_YOUR INSTRUCTIONS_
Omitting the pictures, restate all of the entries below exactly.

_INFORMATION SHOWN_

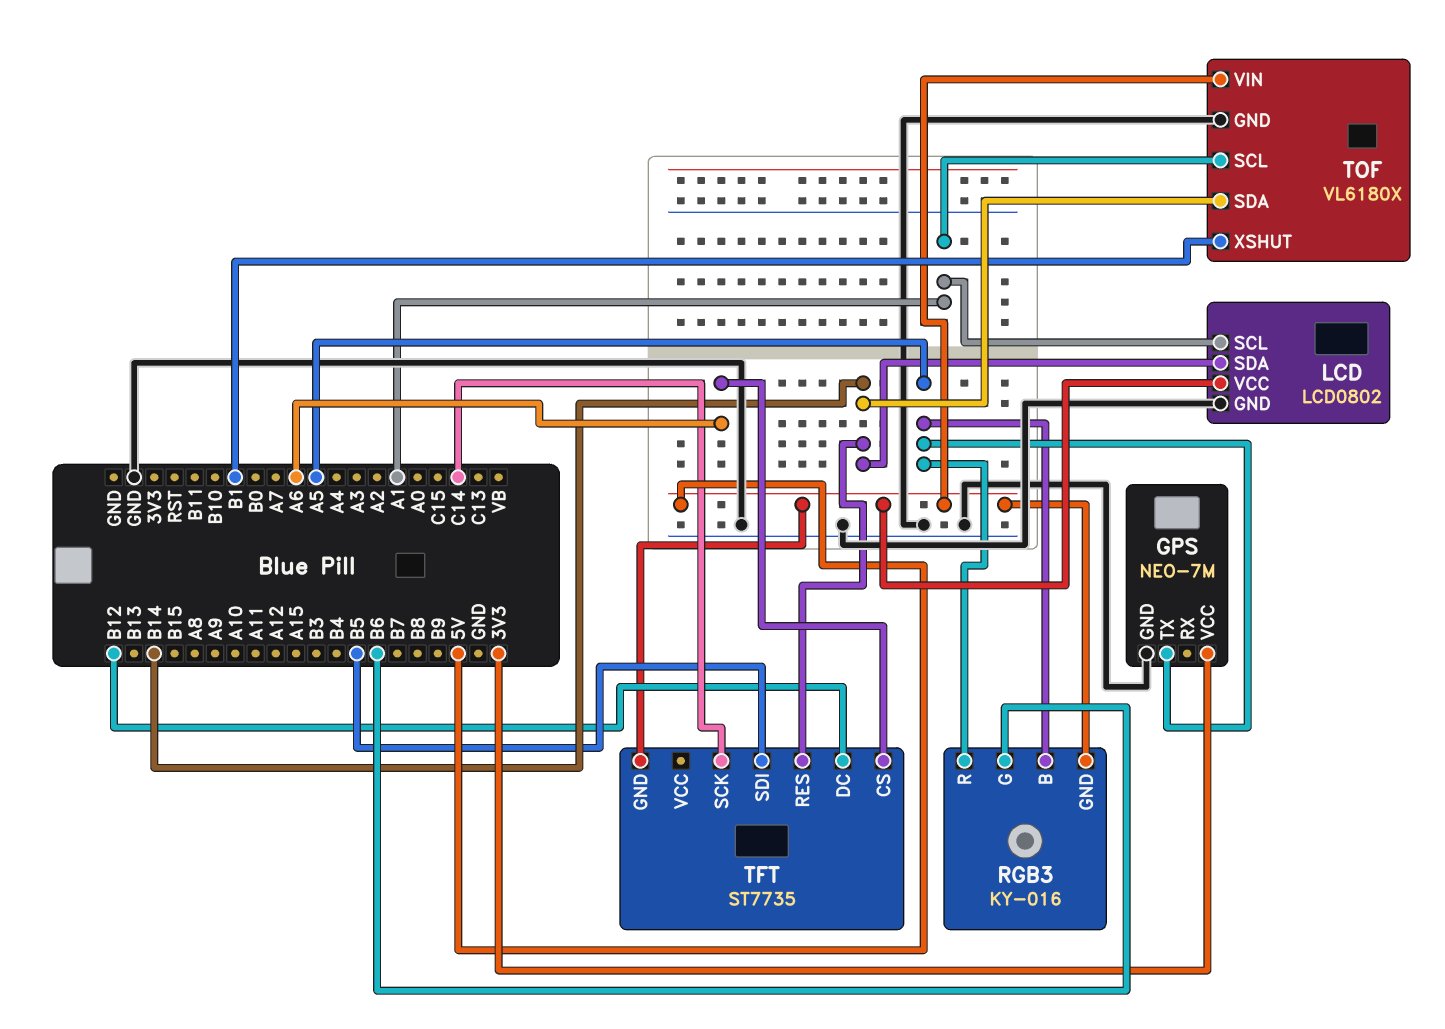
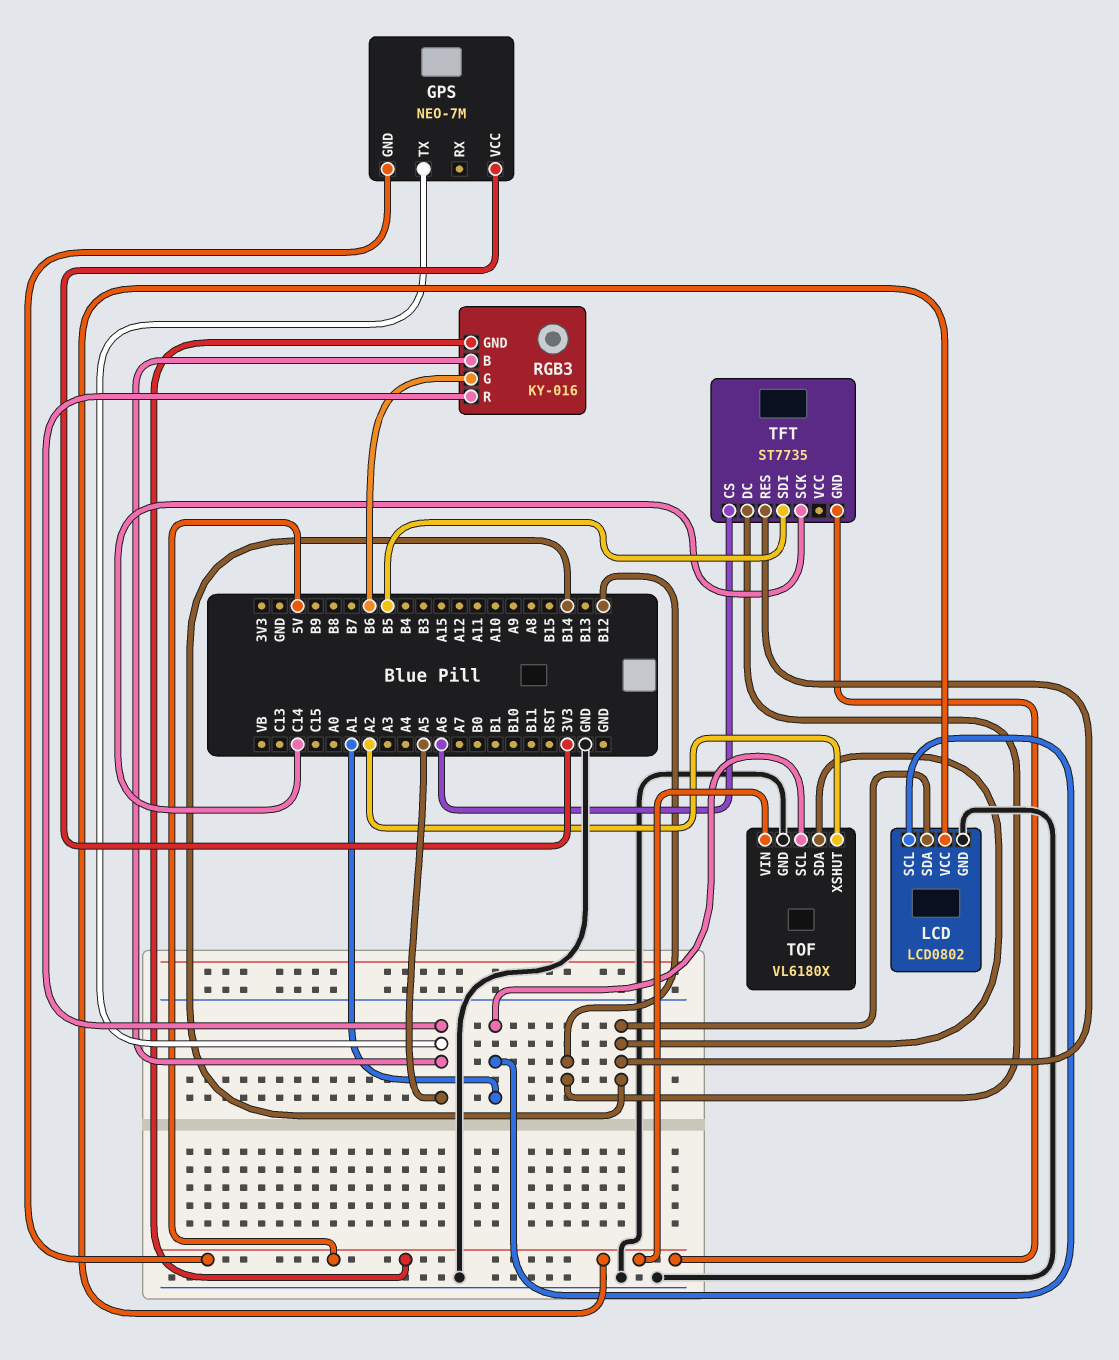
GPS pin GND: GND -> 5V
TOF pin XSHUT: B1 -> A2

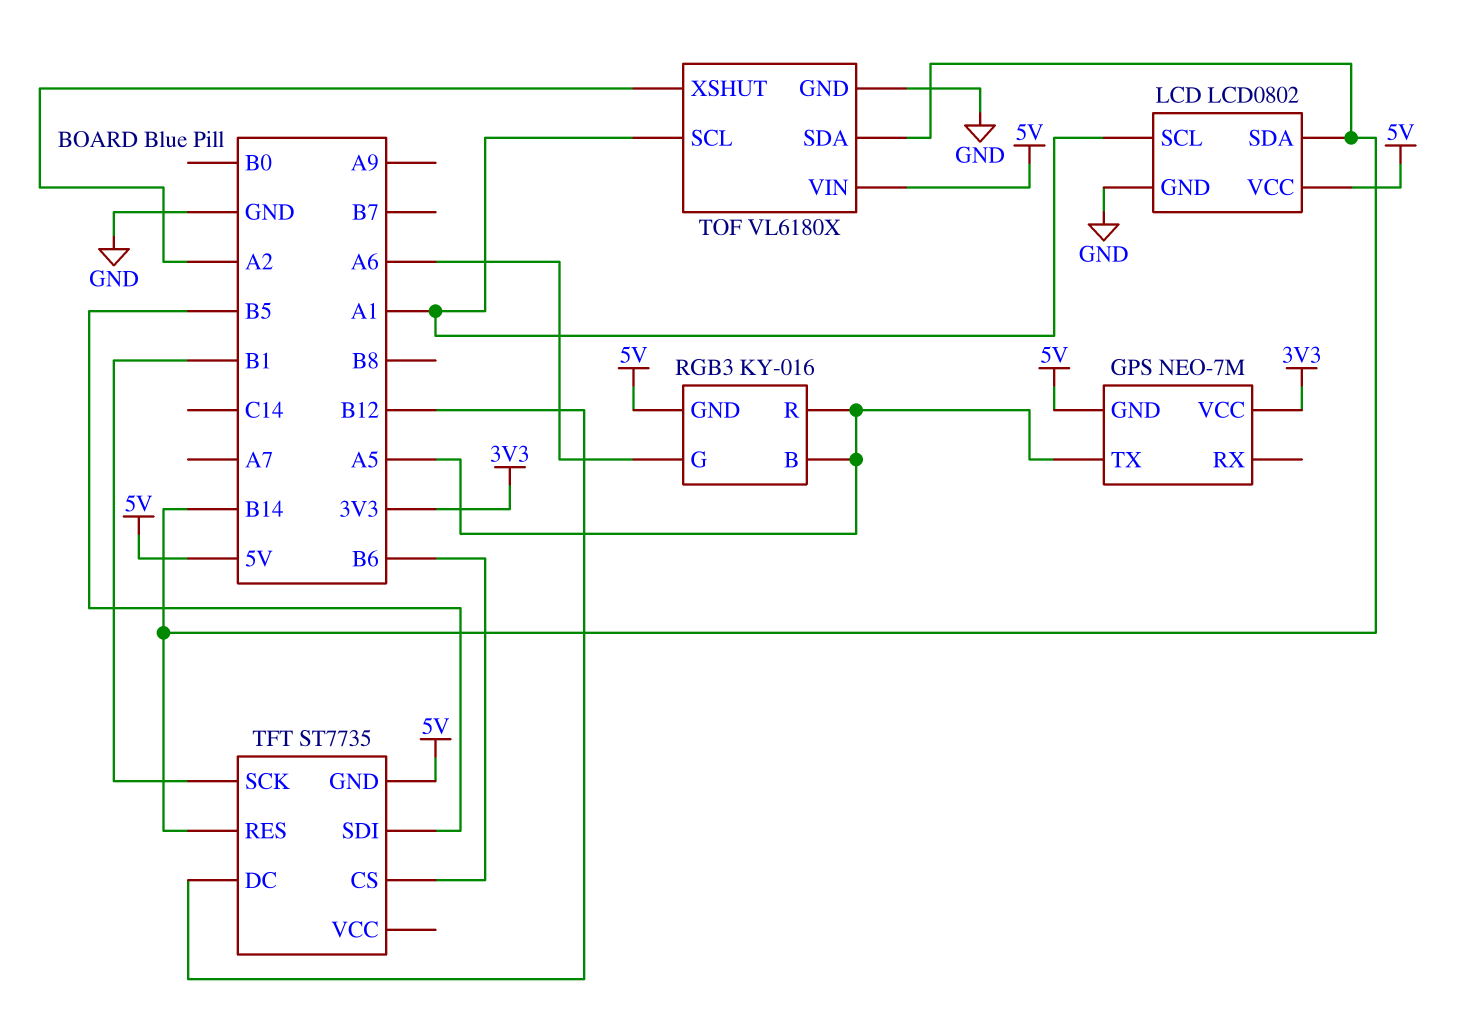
RGB3 pin G: B6 -> A6
TFT pin CS: A6 -> B6
TFT pin SCK: C14 -> B1

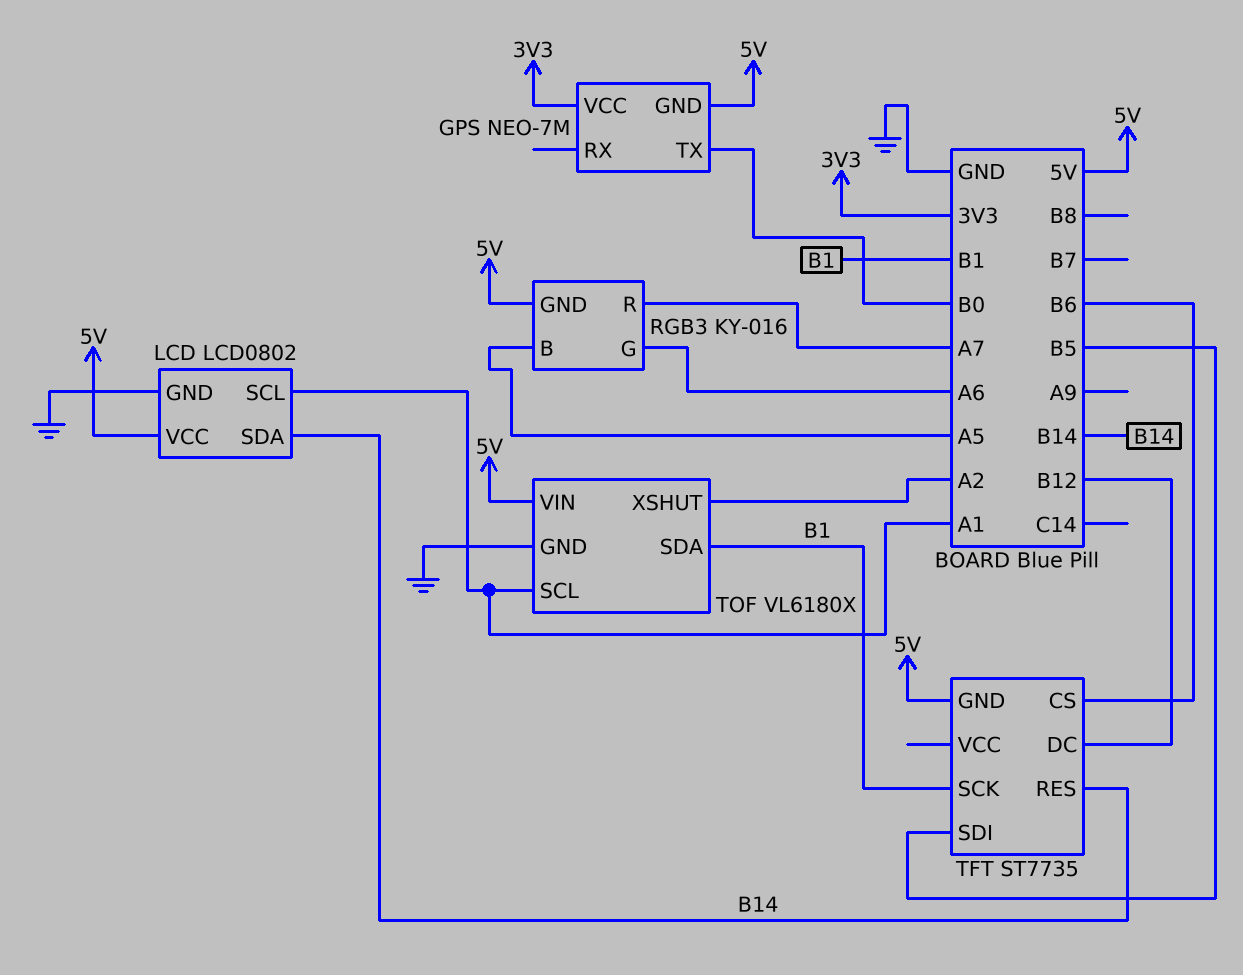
GPS pin TX: A5 -> B0
RGB3 pin R: A5 -> A7
TOF pin SDA: B14 -> B1

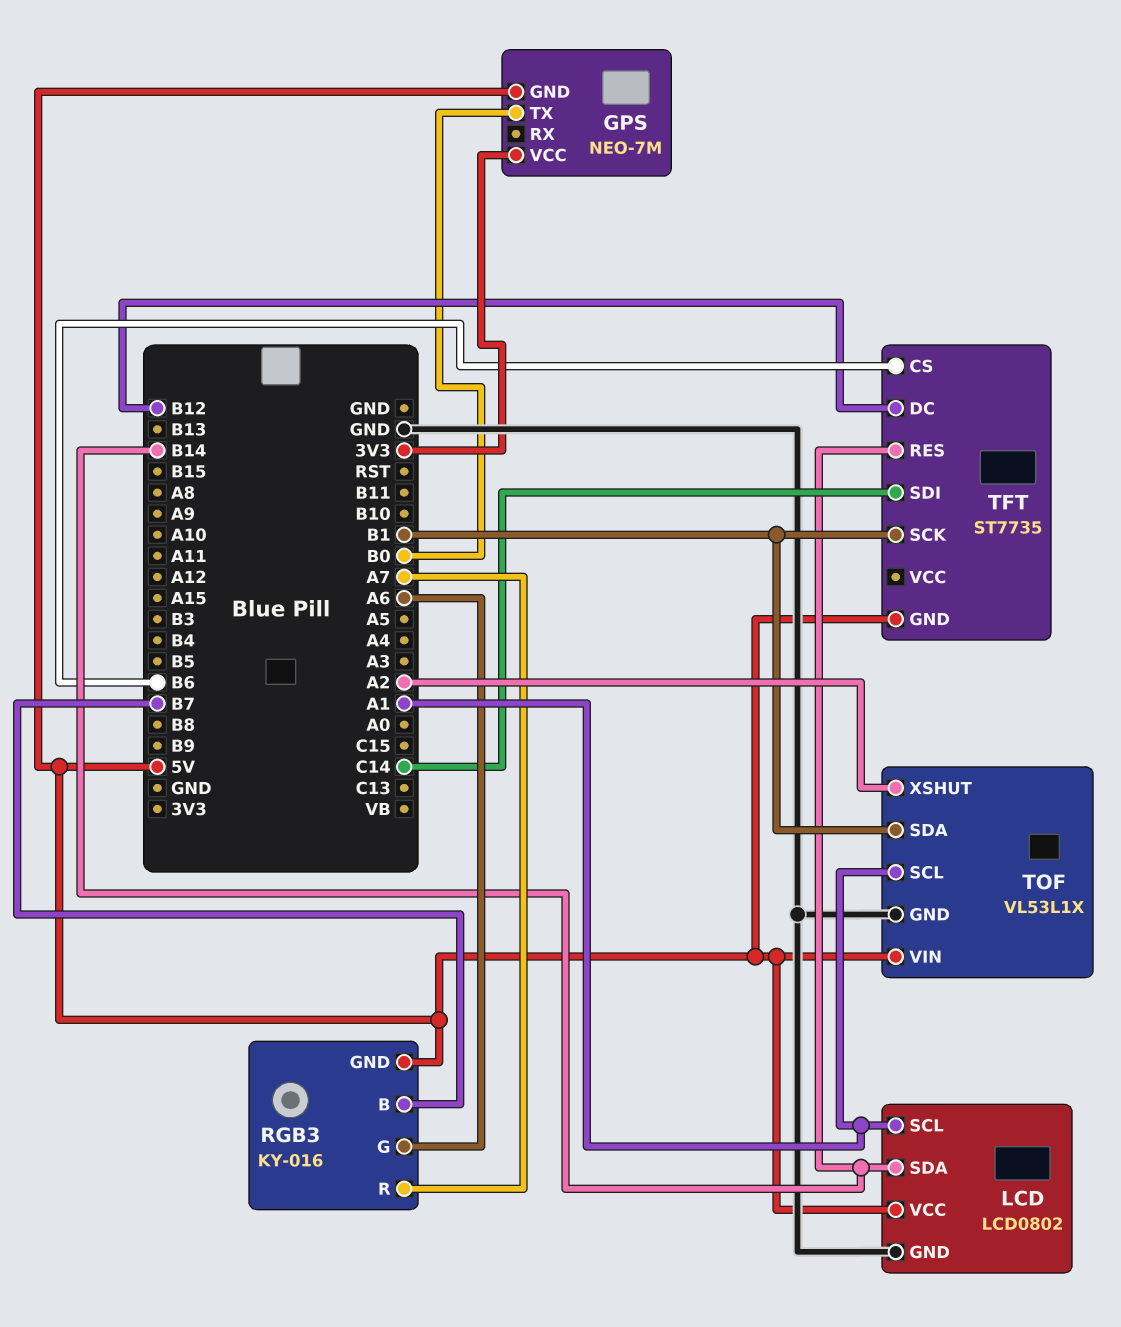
RGB3 pin B: A5 -> B7
TFT pin SDI: B5 -> C14
TOF: VL6180X -> VL53L1X

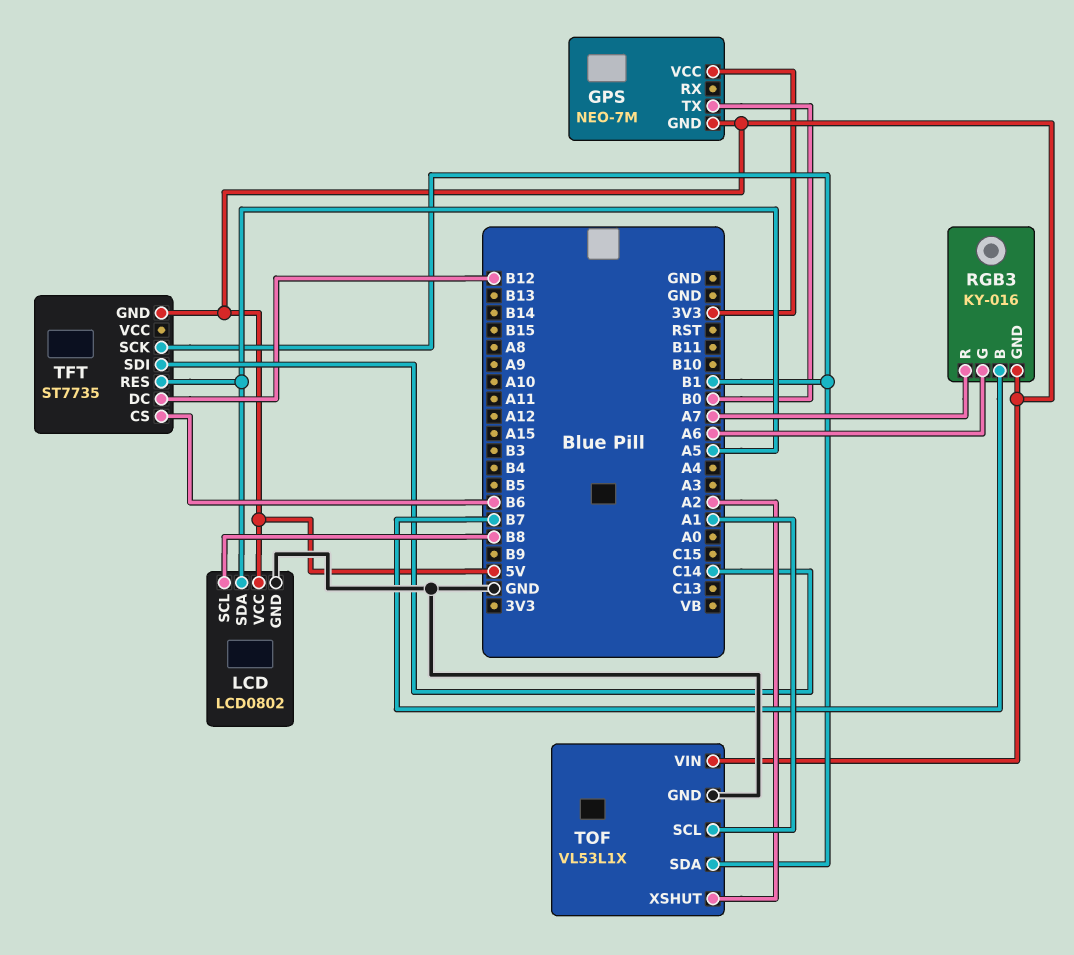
LCD pin SCL: A1 -> B8
LCD pin SDA: B14 -> A5
TFT pin RES: B14 -> A5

_TASK RESPONSE_
GPS pin GND: GND -> 5V
TOF pin XSHUT: B1 -> A2

RGB3 pin G: B6 -> A6
TFT pin CS: A6 -> B6
TFT pin SCK: C14 -> B1

GPS pin TX: A5 -> B0
RGB3 pin R: A5 -> A7
TOF pin SDA: B14 -> B1

RGB3 pin B: A5 -> B7
TFT pin SDI: B5 -> C14
TOF: VL6180X -> VL53L1X

LCD pin SCL: A1 -> B8
LCD pin SDA: B14 -> A5
TFT pin RES: B14 -> A5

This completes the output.